=== Brief ===
Print the records below exactly; all of them are needed.
————————
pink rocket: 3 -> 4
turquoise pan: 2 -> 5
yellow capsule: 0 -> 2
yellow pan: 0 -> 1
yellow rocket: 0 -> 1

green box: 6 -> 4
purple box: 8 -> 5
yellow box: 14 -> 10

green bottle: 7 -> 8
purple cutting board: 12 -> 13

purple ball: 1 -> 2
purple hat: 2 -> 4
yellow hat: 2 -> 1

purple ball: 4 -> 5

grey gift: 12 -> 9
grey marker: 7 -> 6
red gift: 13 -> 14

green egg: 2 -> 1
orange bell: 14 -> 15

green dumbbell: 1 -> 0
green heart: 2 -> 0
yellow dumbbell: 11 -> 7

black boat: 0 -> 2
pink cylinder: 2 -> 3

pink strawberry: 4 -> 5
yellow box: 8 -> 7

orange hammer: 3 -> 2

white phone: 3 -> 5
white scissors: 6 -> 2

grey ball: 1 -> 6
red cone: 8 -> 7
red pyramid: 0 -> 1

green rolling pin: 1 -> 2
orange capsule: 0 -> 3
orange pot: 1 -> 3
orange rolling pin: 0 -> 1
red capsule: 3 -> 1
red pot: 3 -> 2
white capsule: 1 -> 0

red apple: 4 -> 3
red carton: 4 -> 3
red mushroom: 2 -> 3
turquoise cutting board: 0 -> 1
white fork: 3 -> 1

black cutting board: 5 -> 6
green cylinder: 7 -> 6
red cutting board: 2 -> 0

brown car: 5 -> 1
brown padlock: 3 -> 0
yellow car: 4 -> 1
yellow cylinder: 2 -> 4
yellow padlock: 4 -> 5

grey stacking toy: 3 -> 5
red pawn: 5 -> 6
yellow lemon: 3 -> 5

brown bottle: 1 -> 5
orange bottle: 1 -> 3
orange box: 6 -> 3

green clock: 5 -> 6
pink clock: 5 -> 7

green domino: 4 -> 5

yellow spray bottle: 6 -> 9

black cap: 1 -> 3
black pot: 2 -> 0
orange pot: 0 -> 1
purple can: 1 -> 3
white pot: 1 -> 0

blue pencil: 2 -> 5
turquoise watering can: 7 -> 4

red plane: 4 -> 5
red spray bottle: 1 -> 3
————————
=== Completed task ===
pink rocket: 3 -> 4
turquoise pan: 2 -> 5
yellow capsule: 0 -> 2
yellow pan: 0 -> 1
yellow rocket: 0 -> 1

green box: 6 -> 4
purple box: 8 -> 5
yellow box: 14 -> 10

green bottle: 7 -> 8
purple cutting board: 12 -> 13

purple ball: 1 -> 2
purple hat: 2 -> 4
yellow hat: 2 -> 1

purple ball: 4 -> 5

grey gift: 12 -> 9
grey marker: 7 -> 6
red gift: 13 -> 14

green egg: 2 -> 1
orange bell: 14 -> 15

green dumbbell: 1 -> 0
green heart: 2 -> 0
yellow dumbbell: 11 -> 7

black boat: 0 -> 2
pink cylinder: 2 -> 3

pink strawberry: 4 -> 5
yellow box: 8 -> 7

orange hammer: 3 -> 2

white phone: 3 -> 5
white scissors: 6 -> 2

grey ball: 1 -> 6
red cone: 8 -> 7
red pyramid: 0 -> 1

green rolling pin: 1 -> 2
orange capsule: 0 -> 3
orange pot: 1 -> 3
orange rolling pin: 0 -> 1
red capsule: 3 -> 1
red pot: 3 -> 2
white capsule: 1 -> 0

red apple: 4 -> 3
red carton: 4 -> 3
red mushroom: 2 -> 3
turquoise cutting board: 0 -> 1
white fork: 3 -> 1

black cutting board: 5 -> 6
green cylinder: 7 -> 6
red cutting board: 2 -> 0

brown car: 5 -> 1
brown padlock: 3 -> 0
yellow car: 4 -> 1
yellow cylinder: 2 -> 4
yellow padlock: 4 -> 5

grey stacking toy: 3 -> 5
red pawn: 5 -> 6
yellow lemon: 3 -> 5

brown bottle: 1 -> 5
orange bottle: 1 -> 3
orange box: 6 -> 3

green clock: 5 -> 6
pink clock: 5 -> 7

green domino: 4 -> 5

yellow spray bottle: 6 -> 9

black cap: 1 -> 3
black pot: 2 -> 0
orange pot: 0 -> 1
purple can: 1 -> 3
white pot: 1 -> 0

blue pencil: 2 -> 5
turquoise watering can: 7 -> 4

red plane: 4 -> 5
red spray bottle: 1 -> 3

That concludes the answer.